* **Task**
Exclude the pictures and repeat all of the data exactly.
START Material for the task
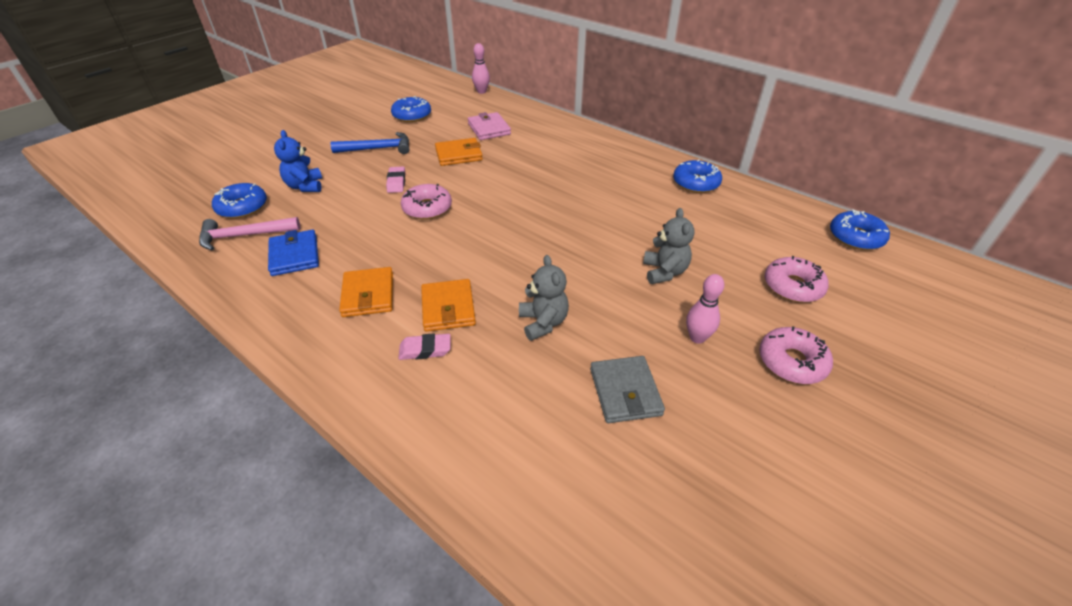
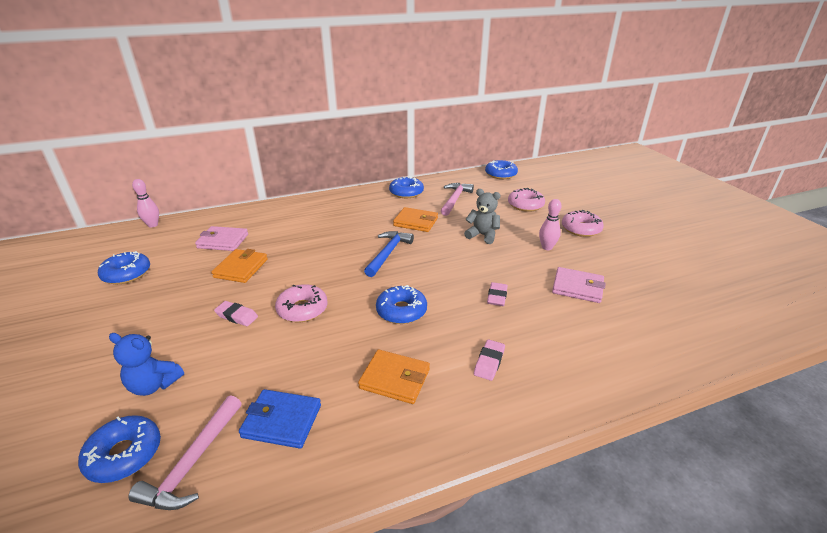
camera: 60 degrees left, 10 degrees down
(378, 149) = (156, 312): blue hammer -> blue hammer (388, 253)
(448, 308) = (448, 336): orange wallet -> orange wallet (416, 222)
(466, 263) = (401, 311): none -> blue donut
(543, 322) = (497, 297): grey teddy bear -> pink eraser
(625, 392) = (577, 287): grey wallet -> pink wallet
(726, 222) = (455, 199): none -> pink hammer

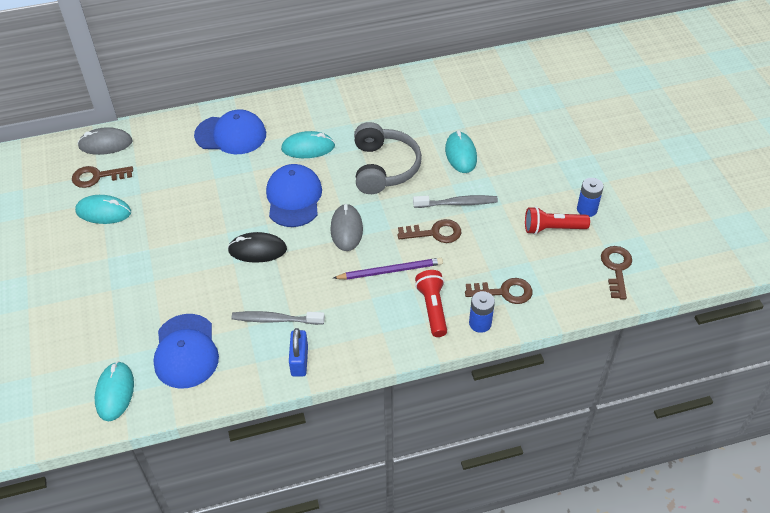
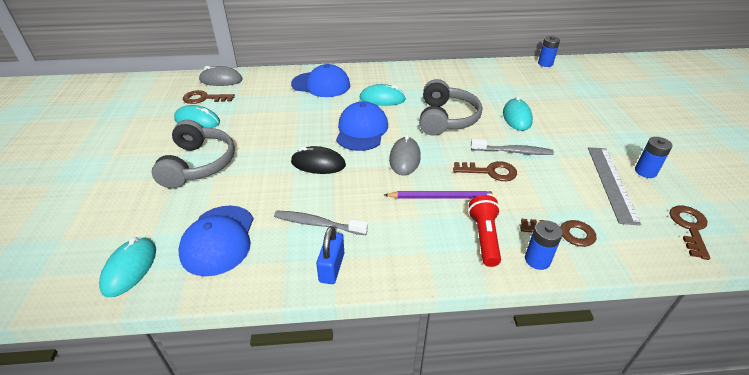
camera: 10 degrees right, 10 degrees down
(130, 270) = (198, 164): none -> grey headphones
(493, 62) = (545, 63): none -> blue battery
(552, 228) = (611, 183): red flashlight -> grey ruler

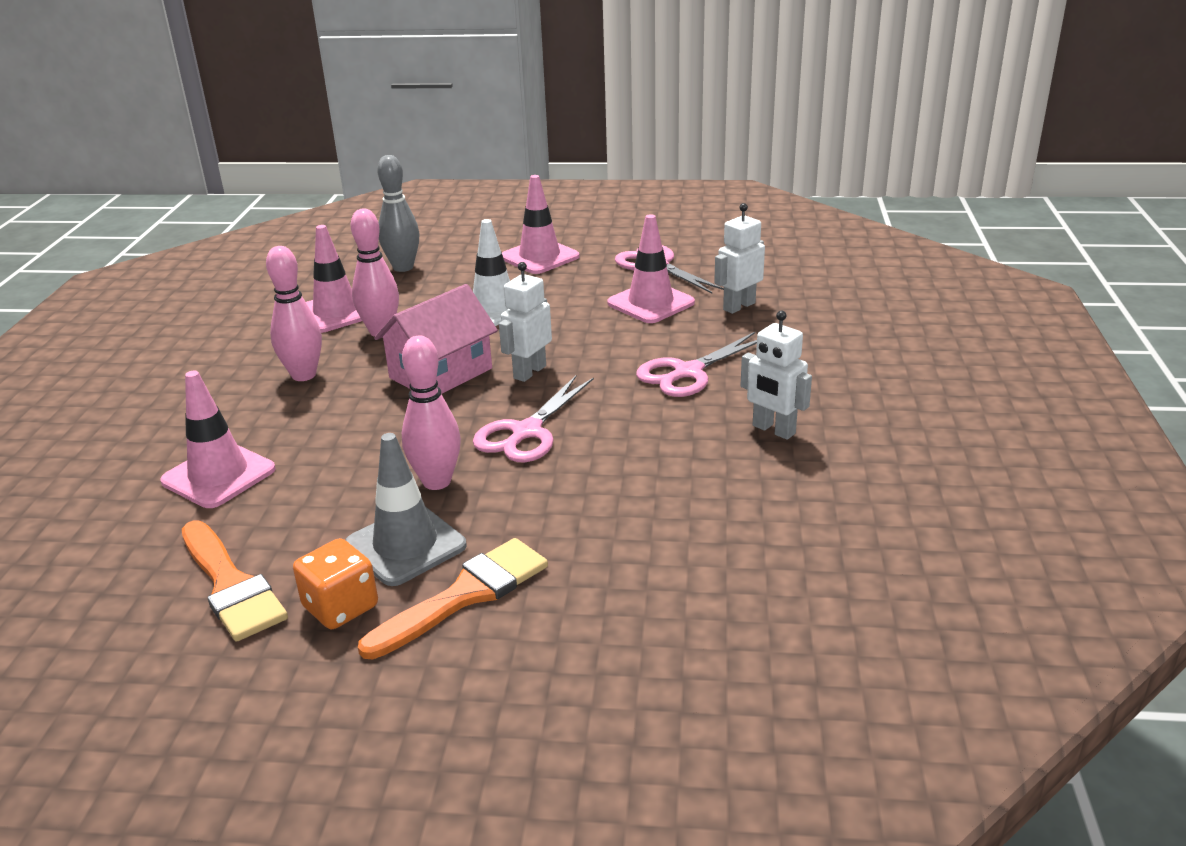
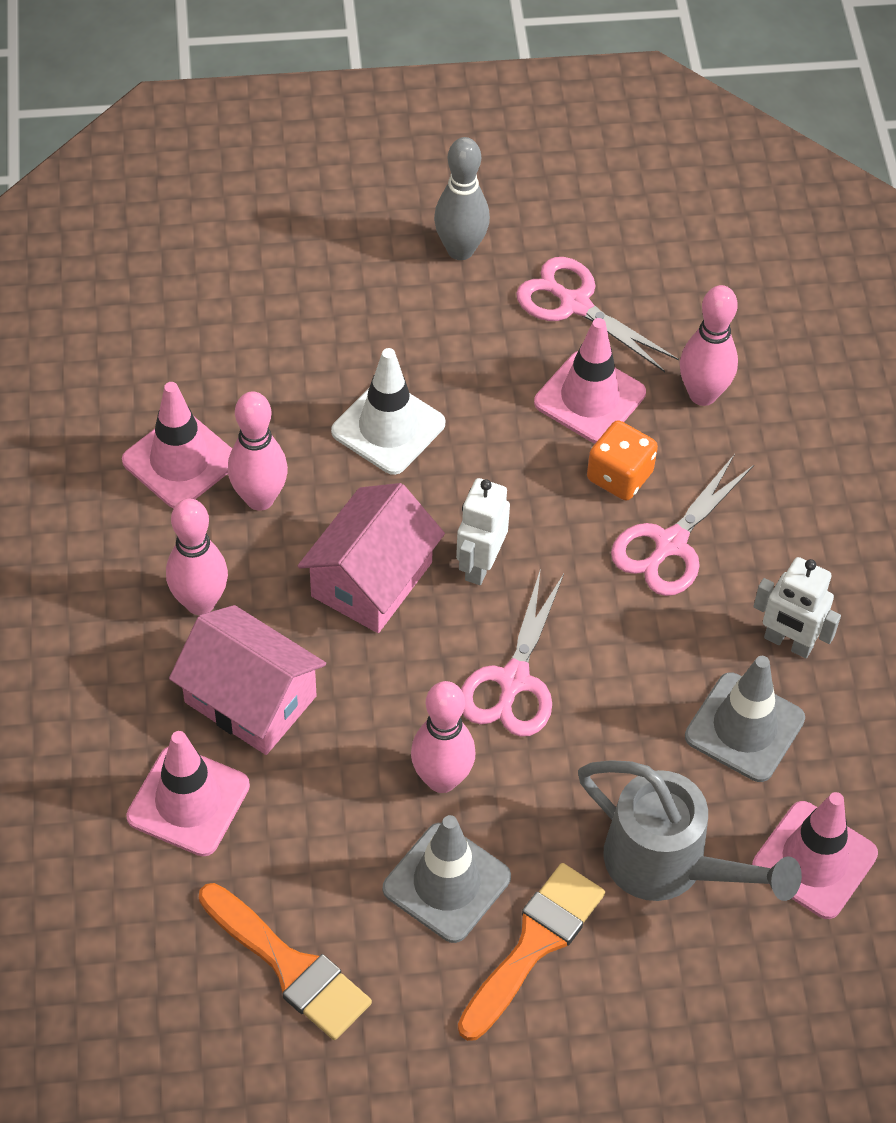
camera: 15 degrees left, 25 degrees up
(308, 425) = (250, 699): none -> pink house
(341, 607) = (416, 979): orange dice -> orange dice (619, 476)
(403, 267) = (227, 341): grey bowling pin -> grey bowling pin (460, 250)
(539, 257) = (410, 297): pink traffic cone -> pink traffic cone (814, 860)
(618, 554) = (669, 865): none -> grey watering can
(719, 475) = (744, 727): none -> grey traffic cone
(738, 306) = (702, 394): white robot -> pink bowling pin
END Material for the task
* **Exercise output**
camera: 60 degrees left, 10 degrees down
(378, 149) = (156, 312): blue hammer -> blue hammer (388, 253)
(448, 308) = (448, 336): orange wallet -> orange wallet (416, 222)
(466, 263) = (401, 311): none -> blue donut
(543, 322) = (497, 297): grey teddy bear -> pink eraser
(625, 392) = (577, 287): grey wallet -> pink wallet
(726, 222) = (455, 199): none -> pink hammer

camera: 10 degrees right, 10 degrees down
(130, 270) = (198, 164): none -> grey headphones
(493, 62) = (545, 63): none -> blue battery
(552, 228) = (611, 183): red flashlight -> grey ruler

camera: 15 degrees left, 25 degrees up
(308, 425) = (250, 699): none -> pink house
(341, 607) = (416, 979): orange dice -> orange dice (619, 476)
(403, 267) = (227, 341): grey bowling pin -> grey bowling pin (460, 250)
(539, 257) = (410, 297): pink traffic cone -> pink traffic cone (814, 860)
(618, 554) = (669, 865): none -> grey watering can
(719, 475) = (744, 727): none -> grey traffic cone
(738, 306) = (702, 394): white robot -> pink bowling pin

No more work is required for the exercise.